__What you are asked to do__
Below are several entries. Transcribe exactly those lines that fall from the one with "camera: 70 degrees right, 5 degrees down" through the one with "(583, 259) = (615, 405): orange cube -> none", end lines included.

__Data provided__
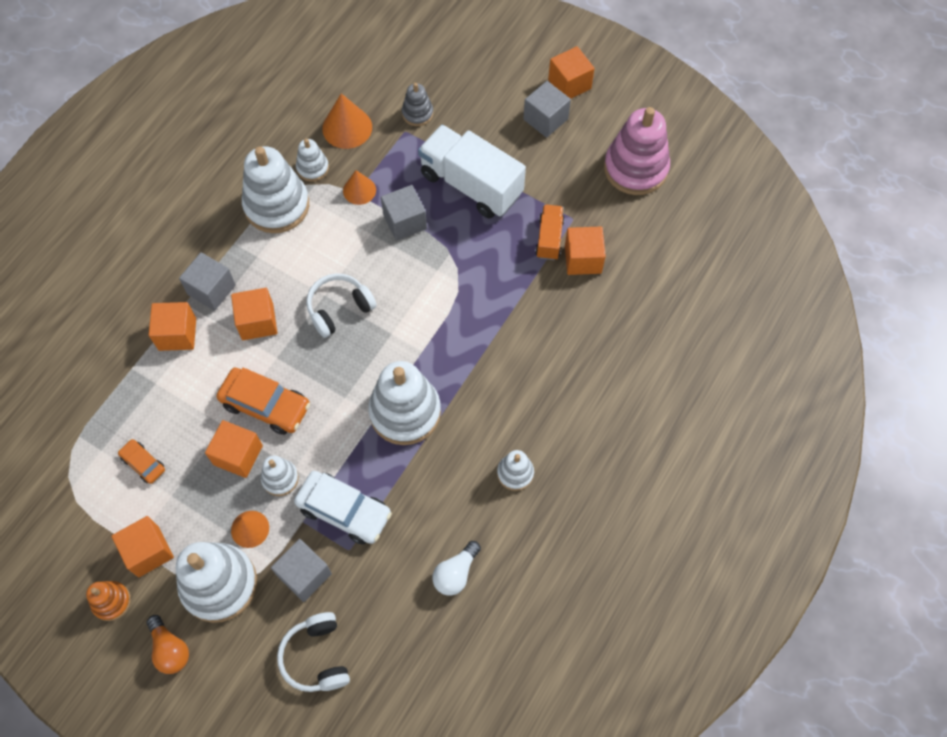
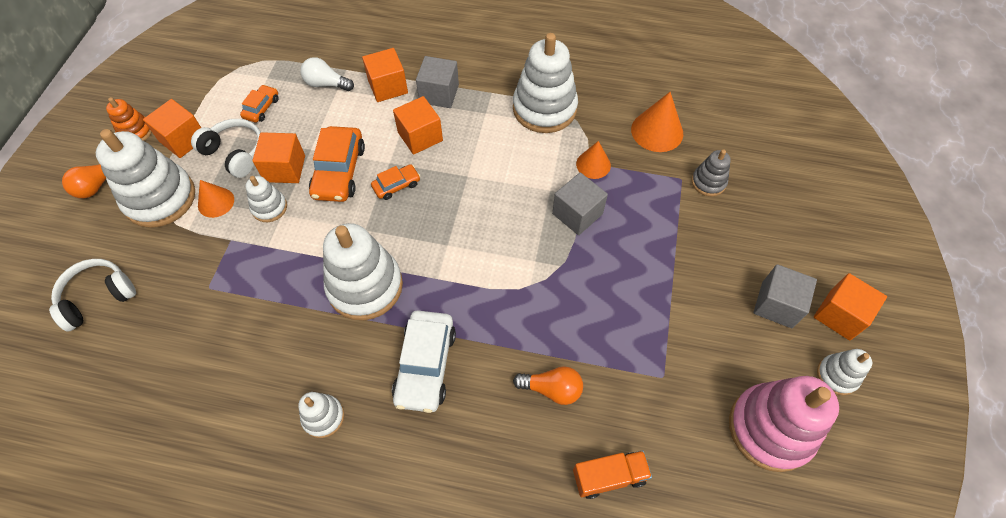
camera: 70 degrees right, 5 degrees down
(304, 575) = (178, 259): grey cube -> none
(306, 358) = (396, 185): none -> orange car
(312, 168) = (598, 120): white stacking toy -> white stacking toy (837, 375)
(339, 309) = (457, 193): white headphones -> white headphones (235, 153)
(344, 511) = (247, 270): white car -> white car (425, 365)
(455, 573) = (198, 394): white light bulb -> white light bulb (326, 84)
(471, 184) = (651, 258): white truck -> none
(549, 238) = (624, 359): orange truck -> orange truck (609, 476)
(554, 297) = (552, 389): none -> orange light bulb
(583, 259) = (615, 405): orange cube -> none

...

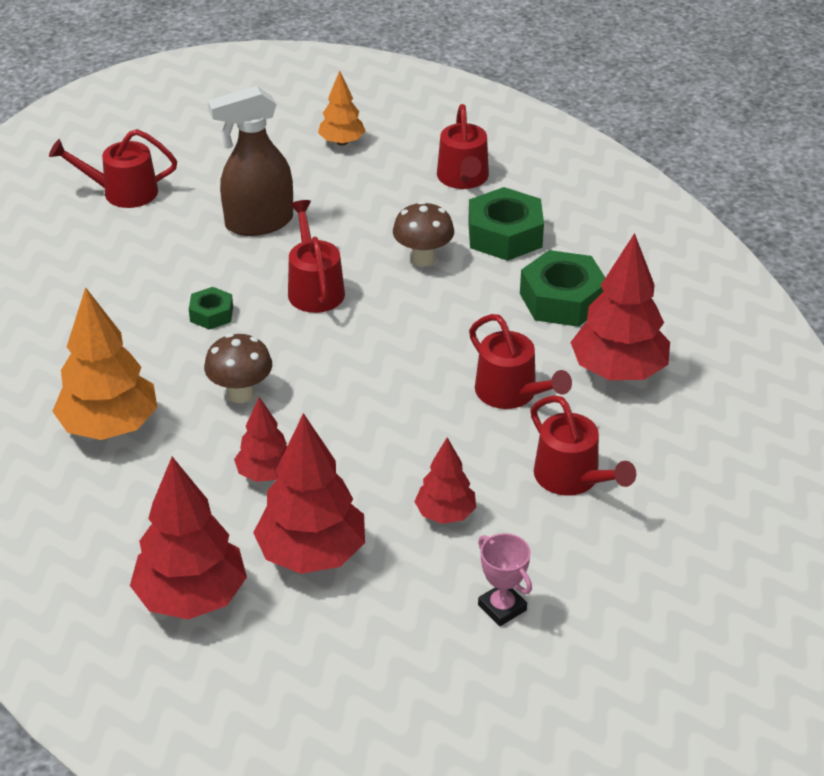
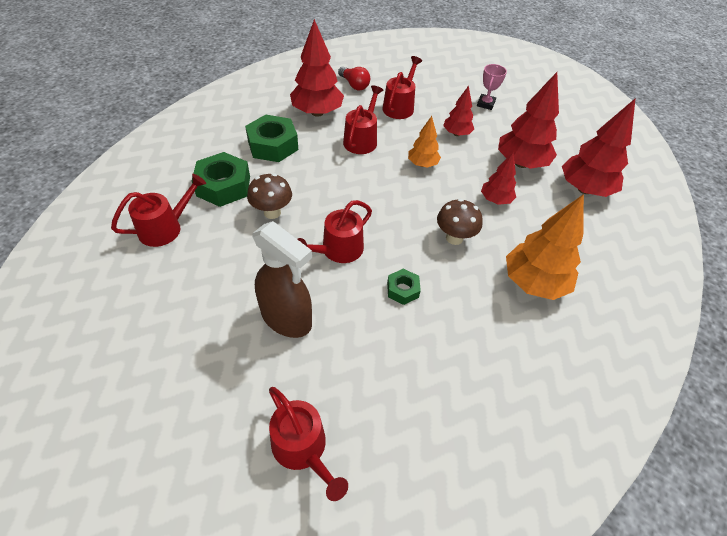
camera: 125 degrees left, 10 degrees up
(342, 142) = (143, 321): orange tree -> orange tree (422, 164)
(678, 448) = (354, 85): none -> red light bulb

...

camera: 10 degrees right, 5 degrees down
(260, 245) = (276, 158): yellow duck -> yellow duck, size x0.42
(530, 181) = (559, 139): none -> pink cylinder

__Written answer__
camera: 70 degrees right, 5 degrees down
(304, 575) = (178, 259): grey cube -> none
(306, 358) = (396, 185): none -> orange car
(312, 168) = (598, 120): white stacking toy -> white stacking toy (837, 375)
(339, 309) = (457, 193): white headphones -> white headphones (235, 153)
(344, 511) = (247, 270): white car -> white car (425, 365)
(455, 573) = (198, 394): white light bulb -> white light bulb (326, 84)
(471, 184) = (651, 258): white truck -> none
(549, 238) = (624, 359): orange truck -> orange truck (609, 476)
(554, 297) = (552, 389): none -> orange light bulb
(583, 259) = (615, 405): orange cube -> none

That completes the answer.